(Data records)
########################################

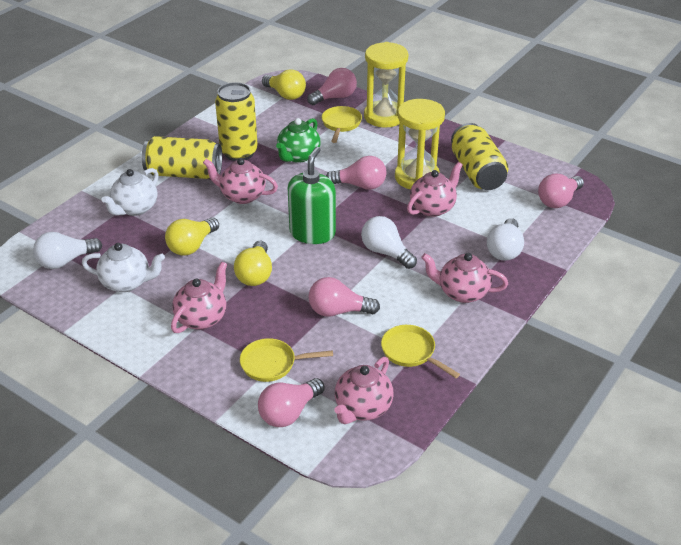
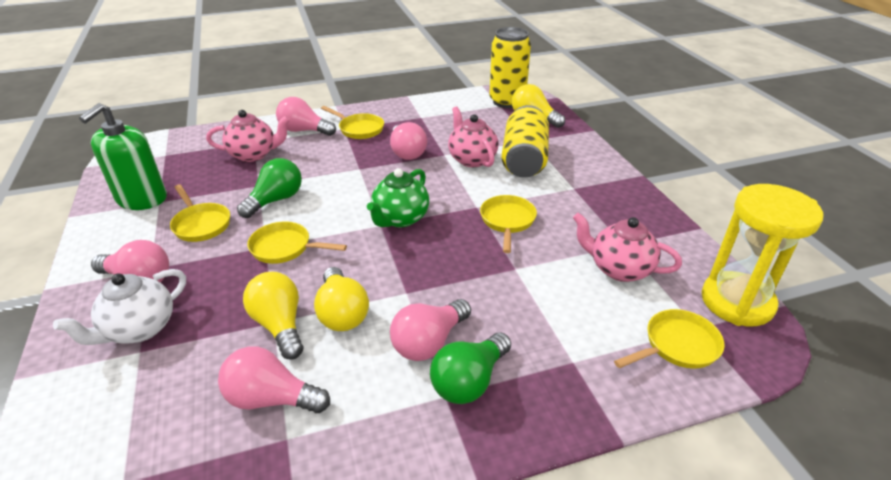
green light bulb: 0 -> 2
pink teapot: 5 -> 3
white light bulb: 3 -> 0
white teapot: 2 -> 1
yellow can: 3 -> 2
yellow hourglass: 2 -> 1
yellow pan: 3 -> 5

########################################

Activity:
Output the data above verbatim, pictures excluded.

Answer for this exercise:
green light bulb: 0 -> 2
pink teapot: 5 -> 3
white light bulb: 3 -> 0
white teapot: 2 -> 1
yellow can: 3 -> 2
yellow hourglass: 2 -> 1
yellow pan: 3 -> 5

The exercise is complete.